◆ Problem details ◆
Return only that part of the material below which starts with the line containing "C8: 1.5uF (plus" and goes on through the line containing "P1 pin 2: N1 -> GND", restated exactly.

◆ Input data ◆
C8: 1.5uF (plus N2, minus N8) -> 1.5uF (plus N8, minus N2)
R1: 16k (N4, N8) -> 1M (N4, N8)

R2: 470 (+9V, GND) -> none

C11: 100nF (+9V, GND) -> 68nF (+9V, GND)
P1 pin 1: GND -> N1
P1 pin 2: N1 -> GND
==
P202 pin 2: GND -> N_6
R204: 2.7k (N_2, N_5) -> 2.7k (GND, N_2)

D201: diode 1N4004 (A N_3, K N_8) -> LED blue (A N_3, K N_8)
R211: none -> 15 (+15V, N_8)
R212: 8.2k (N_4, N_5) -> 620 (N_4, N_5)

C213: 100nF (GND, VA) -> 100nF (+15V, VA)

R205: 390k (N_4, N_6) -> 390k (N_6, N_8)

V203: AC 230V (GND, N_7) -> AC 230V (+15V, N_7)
...
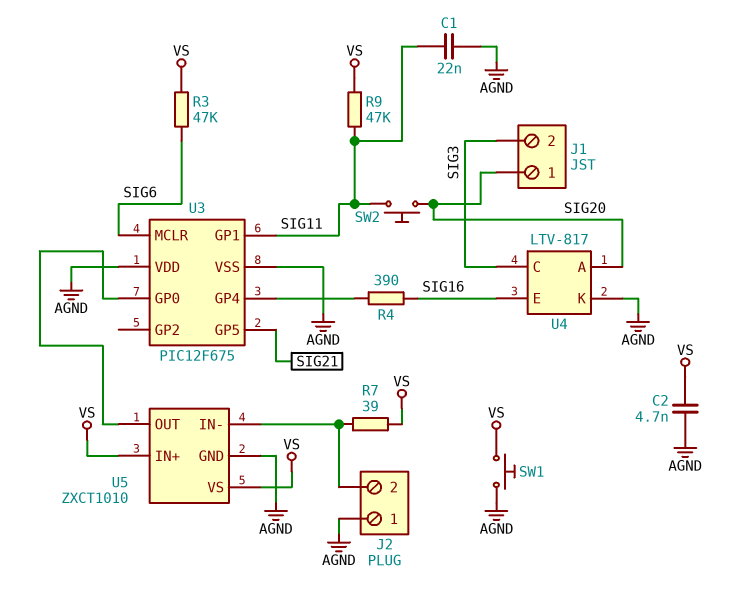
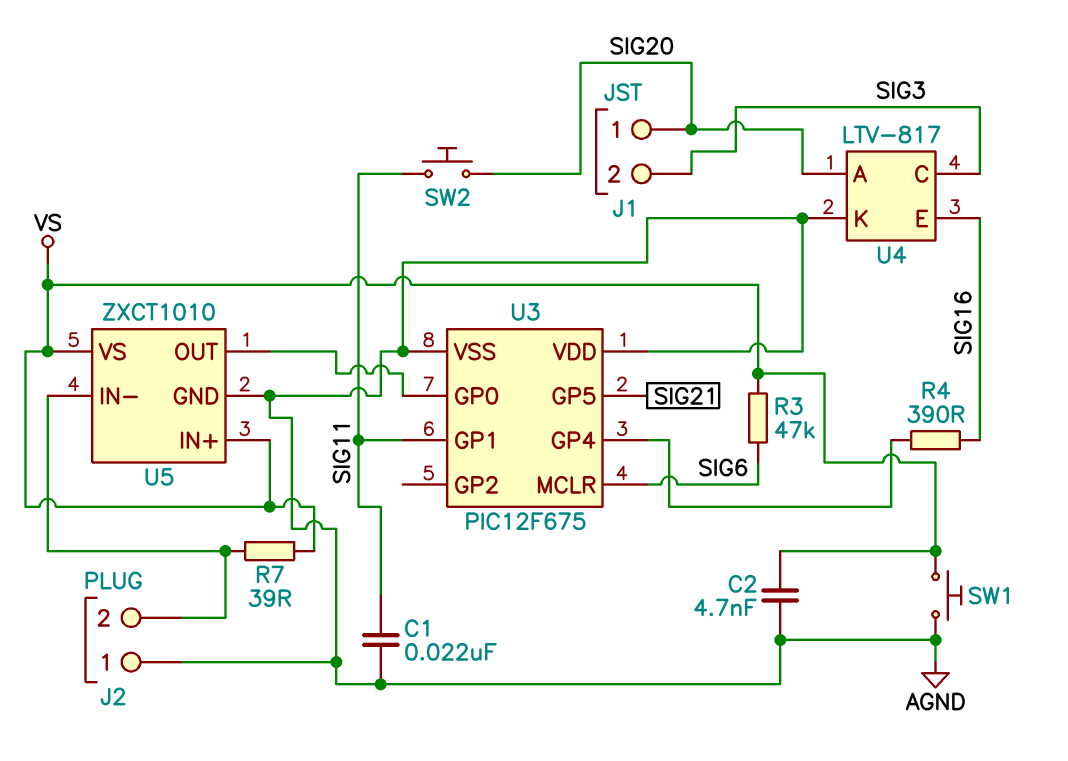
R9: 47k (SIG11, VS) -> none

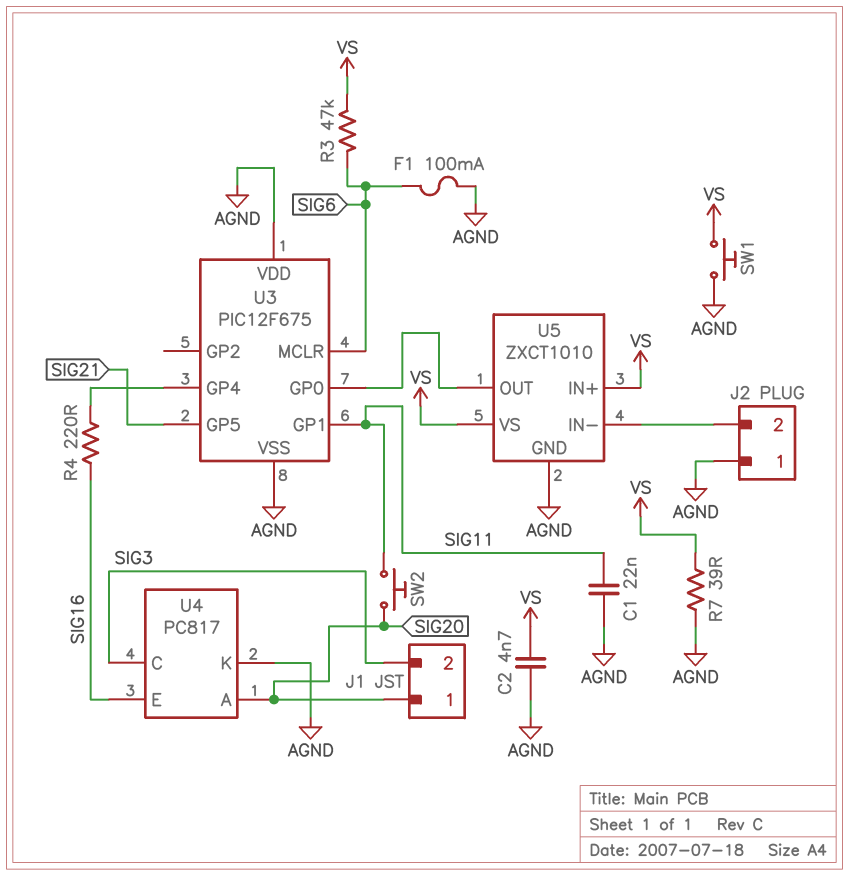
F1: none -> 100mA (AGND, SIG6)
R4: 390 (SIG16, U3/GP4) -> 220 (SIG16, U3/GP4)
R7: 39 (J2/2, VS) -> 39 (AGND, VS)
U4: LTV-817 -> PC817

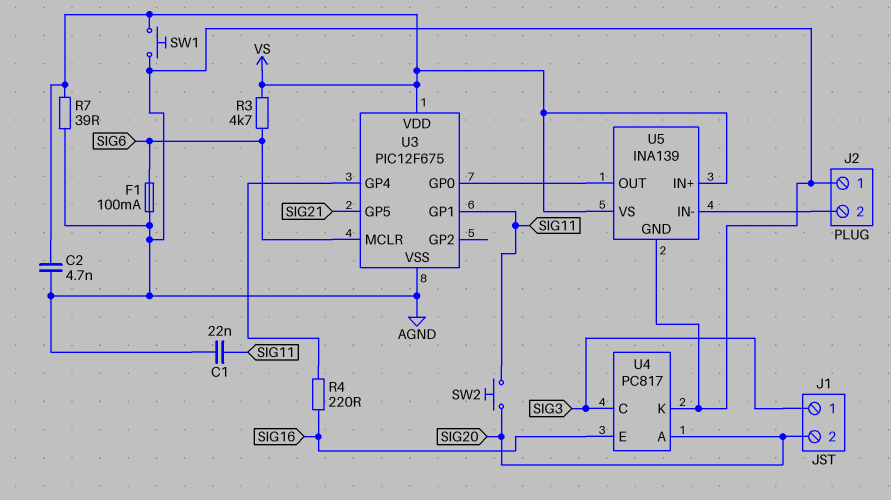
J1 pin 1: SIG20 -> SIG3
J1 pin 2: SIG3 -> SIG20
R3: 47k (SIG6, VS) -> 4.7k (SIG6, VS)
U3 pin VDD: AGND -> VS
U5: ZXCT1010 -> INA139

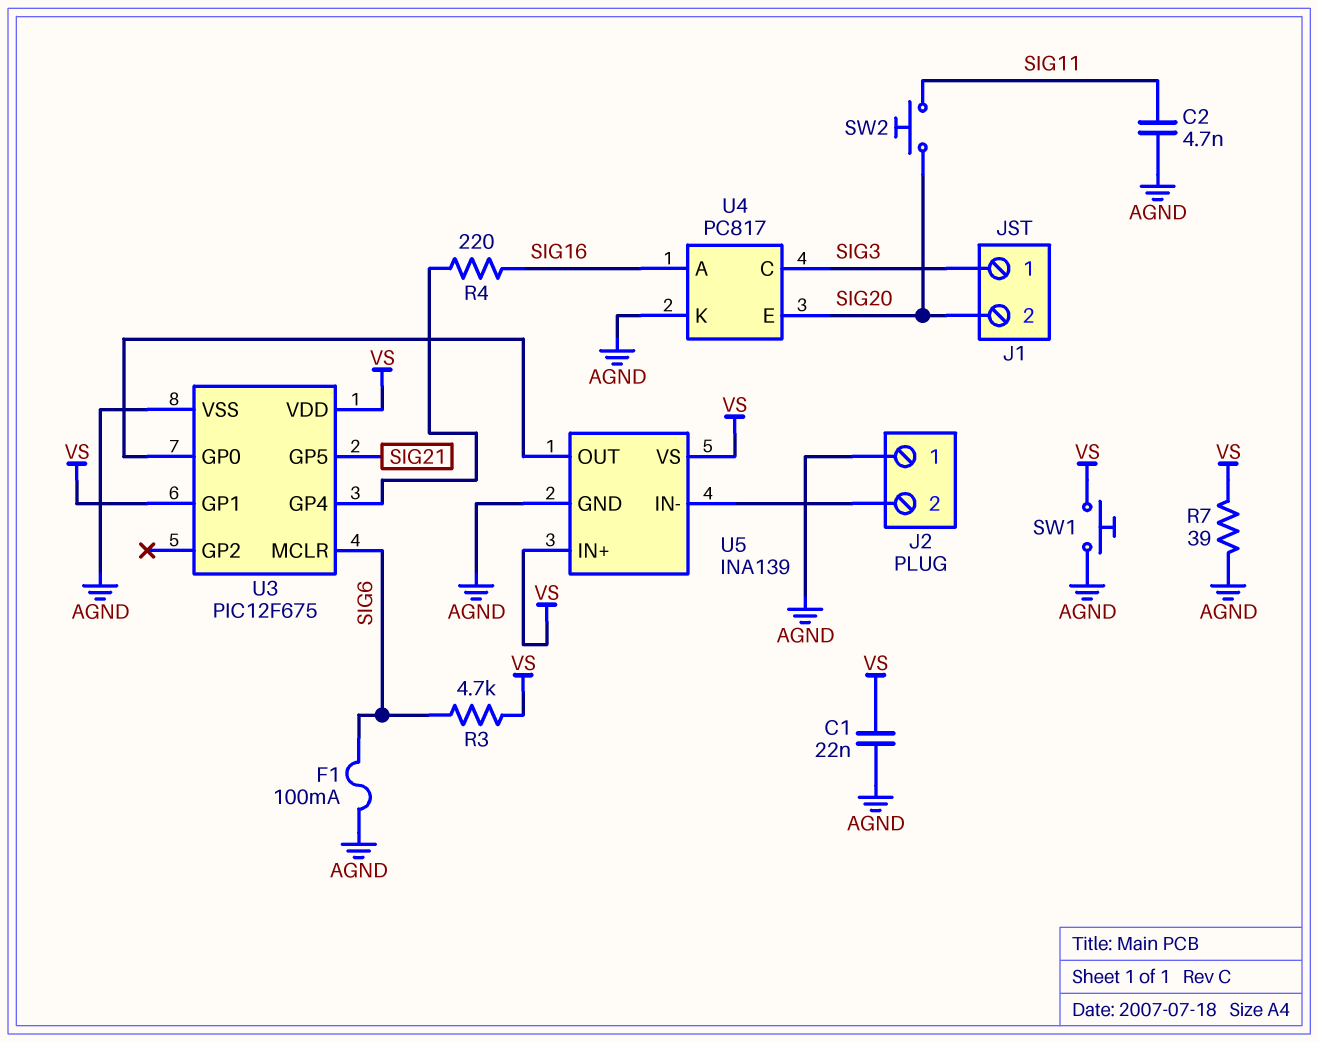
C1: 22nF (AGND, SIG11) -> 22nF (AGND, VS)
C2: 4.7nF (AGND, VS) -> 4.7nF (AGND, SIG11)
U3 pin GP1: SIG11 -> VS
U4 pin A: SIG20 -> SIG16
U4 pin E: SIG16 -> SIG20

◆ Your solution ◆
C8: 1.5uF (plus N2, minus N8) -> 1.5uF (plus N8, minus N2)
R1: 16k (N4, N8) -> 1M (N4, N8)

R2: 470 (+9V, GND) -> none

C11: 100nF (+9V, GND) -> 68nF (+9V, GND)
P1 pin 1: GND -> N1
P1 pin 2: N1 -> GND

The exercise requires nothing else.